What to do —
Repeat the records in full. No pictures belong in the copy.

□ □ □

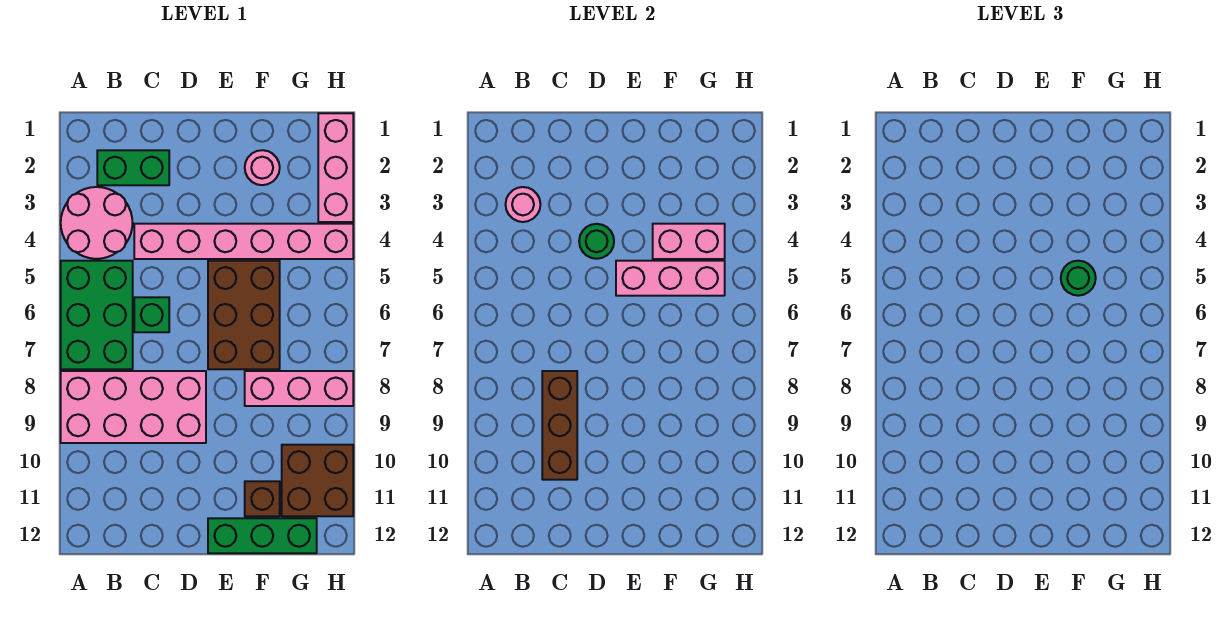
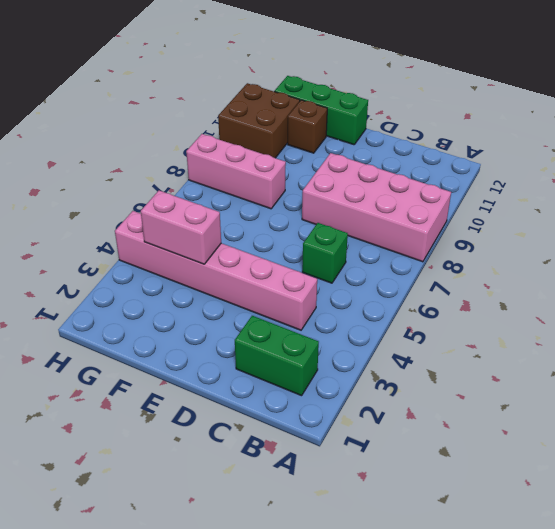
none -> pink round brick A3:B4 level 1
none -> green brick A5:B7 level 1
none -> brown brick E5:F7 level 1

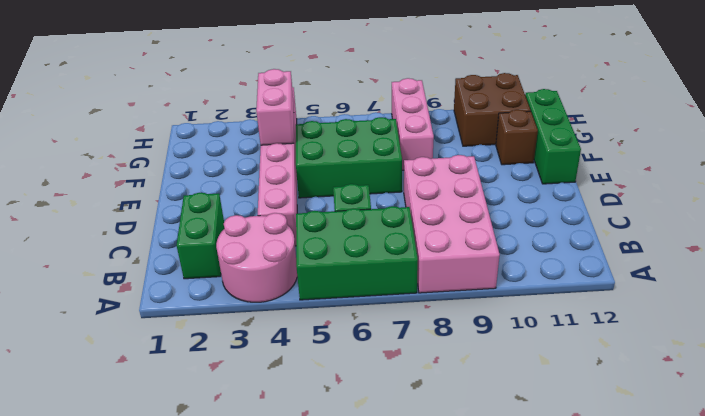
green brick E5:F7 level 1 -> brown brick E5:F7 level 1
none -> pink round brick F2 level 1
none -> pink brick H1:H3 level 1
none -> pink round brick B3 level 2

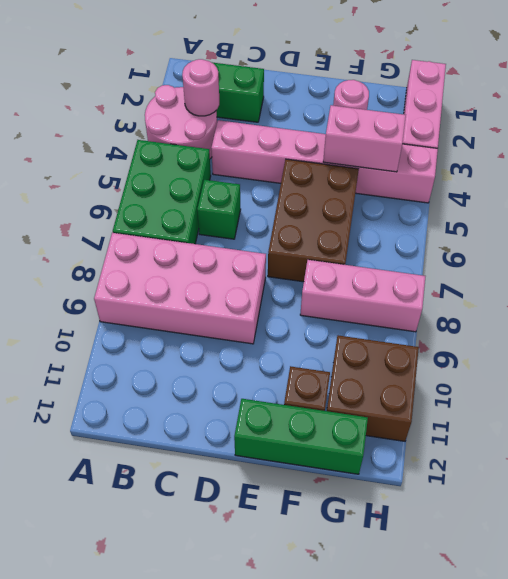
none -> brown brick C8:C10 level 2
none -> green round brick D4 level 2
none -> pink brick E5:G5 level 2

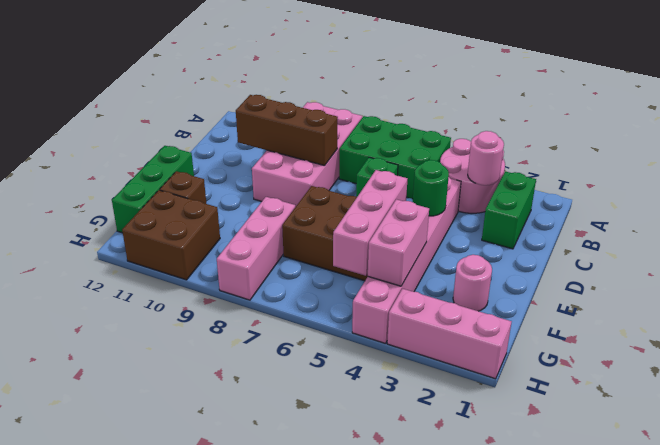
none -> green round brick F5 level 3

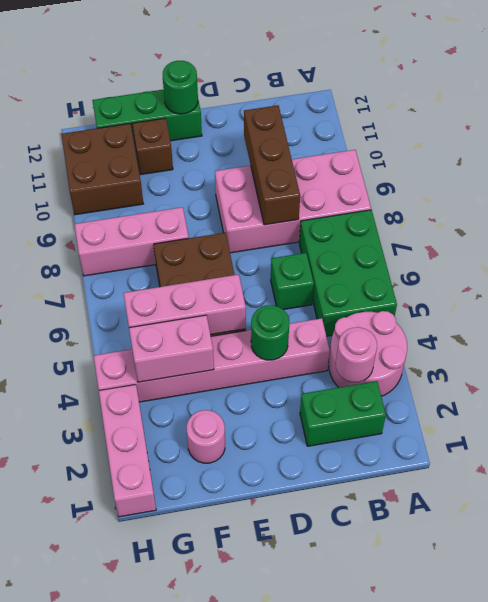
green round brick E12 level 2 -> green round brick F5 level 3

□ □ □

Response area —
none -> pink round brick A3:B4 level 1
none -> green brick A5:B7 level 1
none -> brown brick E5:F7 level 1

green brick E5:F7 level 1 -> brown brick E5:F7 level 1
none -> pink round brick F2 level 1
none -> pink brick H1:H3 level 1
none -> pink round brick B3 level 2

none -> brown brick C8:C10 level 2
none -> green round brick D4 level 2
none -> pink brick E5:G5 level 2

none -> green round brick F5 level 3

green round brick E12 level 2 -> green round brick F5 level 3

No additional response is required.